### Task brief
In your copy, leave out all pictures and reproduce every entry exactly.

__________

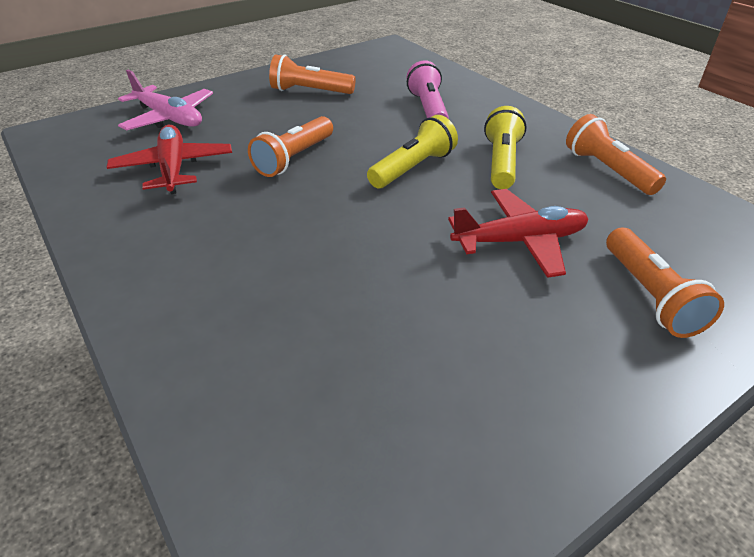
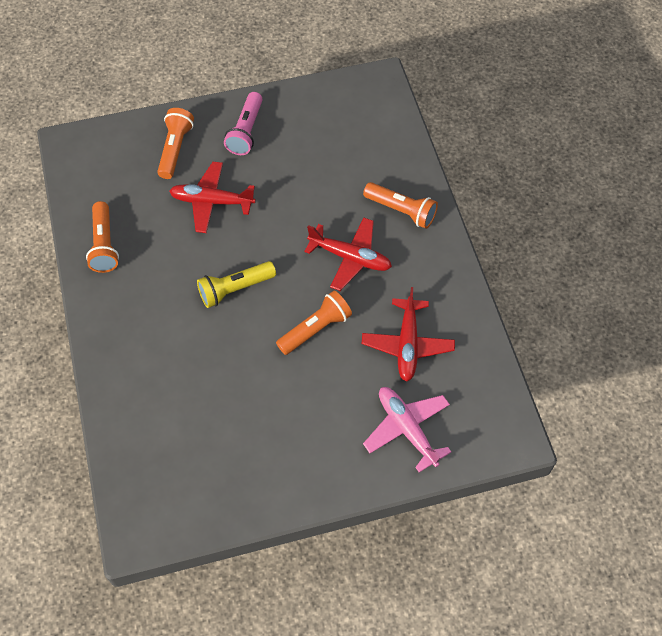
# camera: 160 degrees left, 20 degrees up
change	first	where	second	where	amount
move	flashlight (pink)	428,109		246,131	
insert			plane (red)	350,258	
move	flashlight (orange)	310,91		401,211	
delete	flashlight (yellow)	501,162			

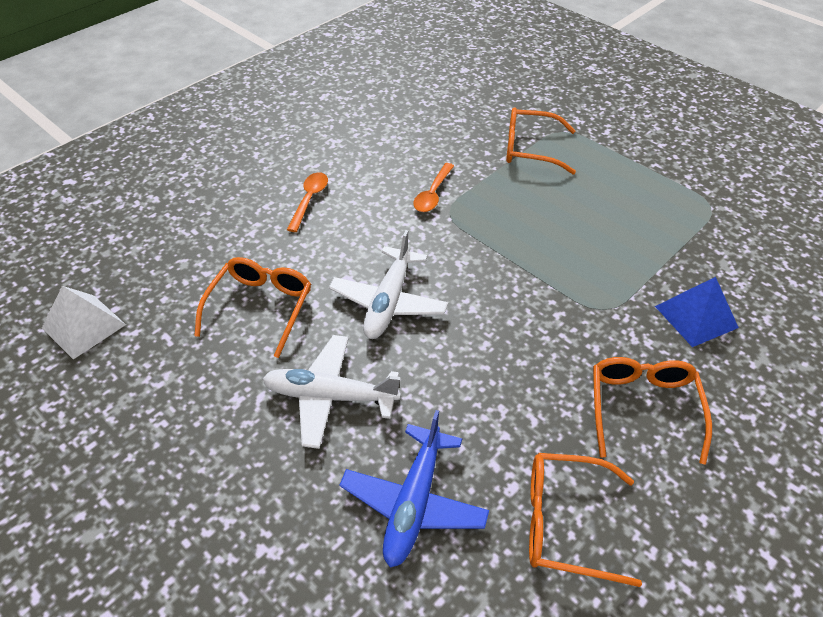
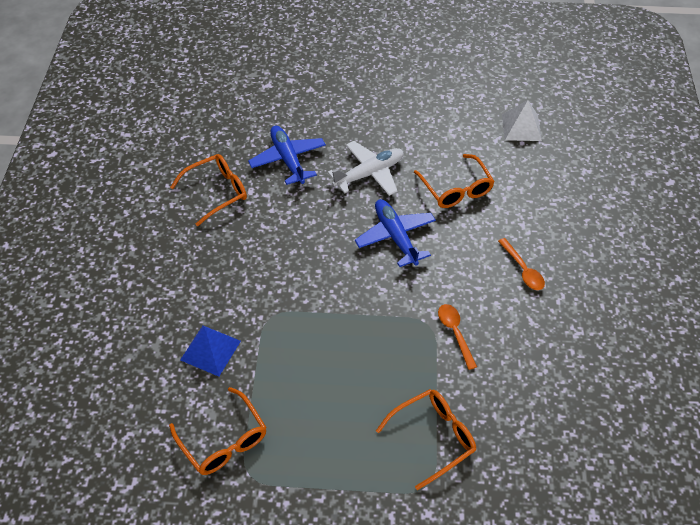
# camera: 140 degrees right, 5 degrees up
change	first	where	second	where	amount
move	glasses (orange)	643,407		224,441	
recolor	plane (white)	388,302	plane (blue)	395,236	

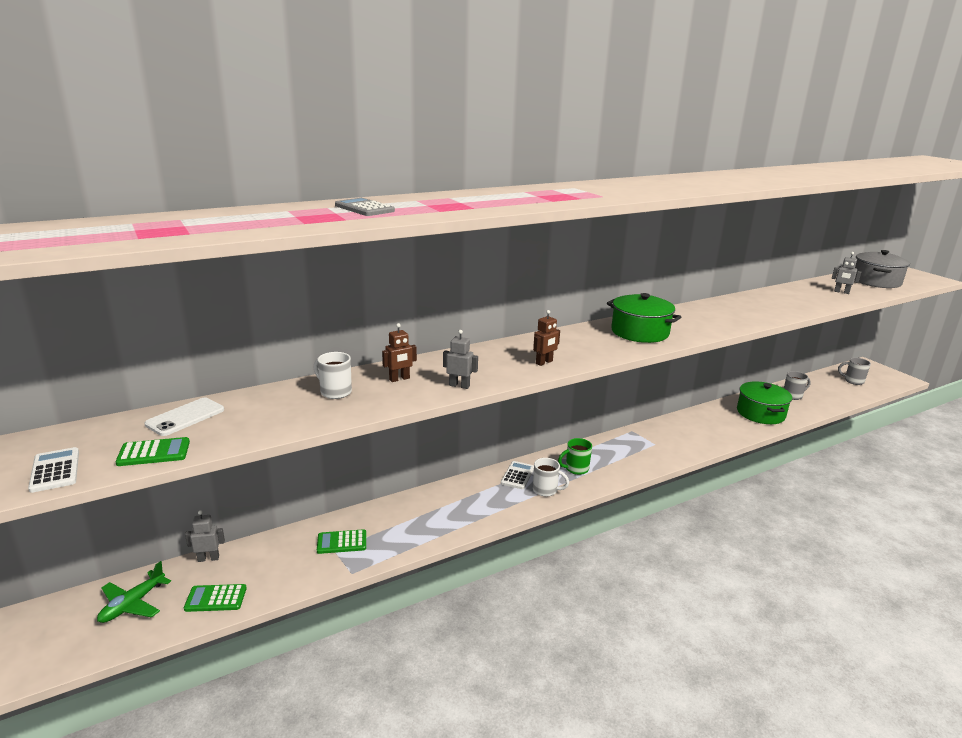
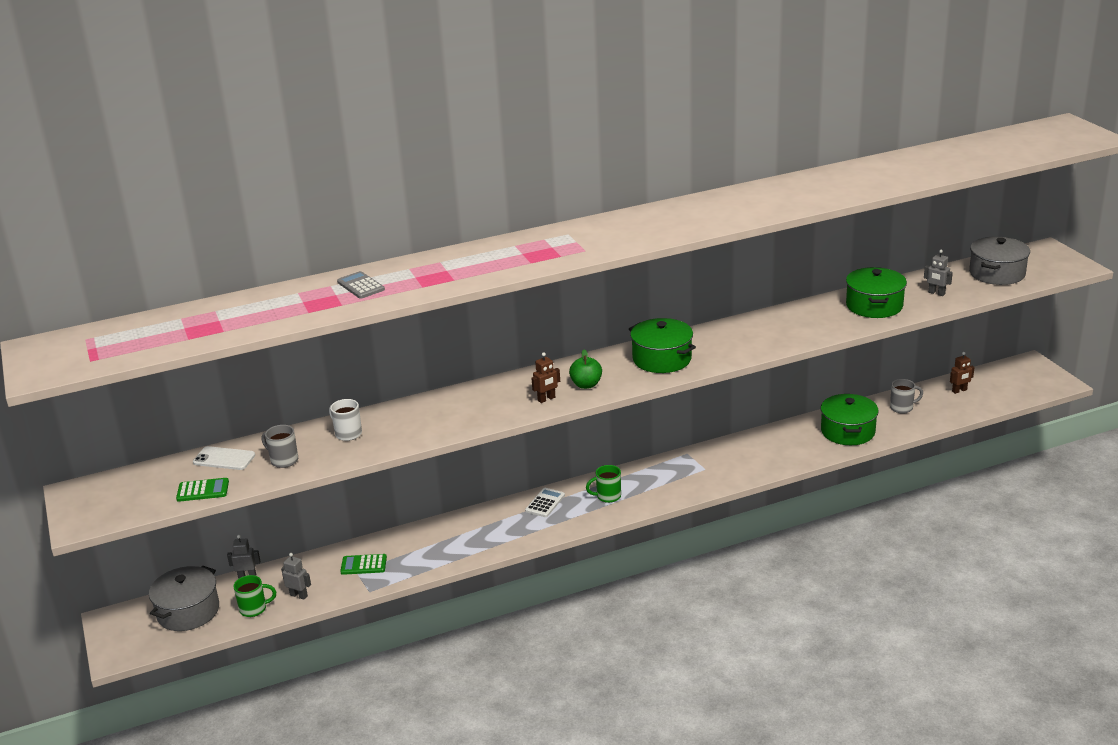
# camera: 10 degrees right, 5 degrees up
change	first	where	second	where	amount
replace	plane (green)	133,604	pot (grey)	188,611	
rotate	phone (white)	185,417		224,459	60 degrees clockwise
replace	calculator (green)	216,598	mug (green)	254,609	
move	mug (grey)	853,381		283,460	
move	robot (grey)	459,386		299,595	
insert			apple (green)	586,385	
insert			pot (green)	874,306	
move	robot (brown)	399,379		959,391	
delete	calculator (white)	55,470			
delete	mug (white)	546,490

__________

### Response
# camera: 160 degrees left, 20 degrees up
change	first	where	second	where	amount
move	flashlight (pink)	428,109		246,131	
insert			plane (red)	350,258	
move	flashlight (orange)	310,91		401,211	
delete	flashlight (yellow)	501,162			

# camera: 140 degrees right, 5 degrees up
change	first	where	second	where	amount
move	glasses (orange)	643,407		224,441	
recolor	plane (white)	388,302	plane (blue)	395,236	

# camera: 10 degrees right, 5 degrees up
change	first	where	second	where	amount
replace	plane (green)	133,604	pot (grey)	188,611	
rotate	phone (white)	185,417		224,459	60 degrees clockwise
replace	calculator (green)	216,598	mug (green)	254,609	
move	mug (grey)	853,381		283,460	
move	robot (grey)	459,386		299,595	
insert			apple (green)	586,385	
insert			pot (green)	874,306	
move	robot (brown)	399,379		959,391	
delete	calculator (white)	55,470			
delete	mug (white)	546,490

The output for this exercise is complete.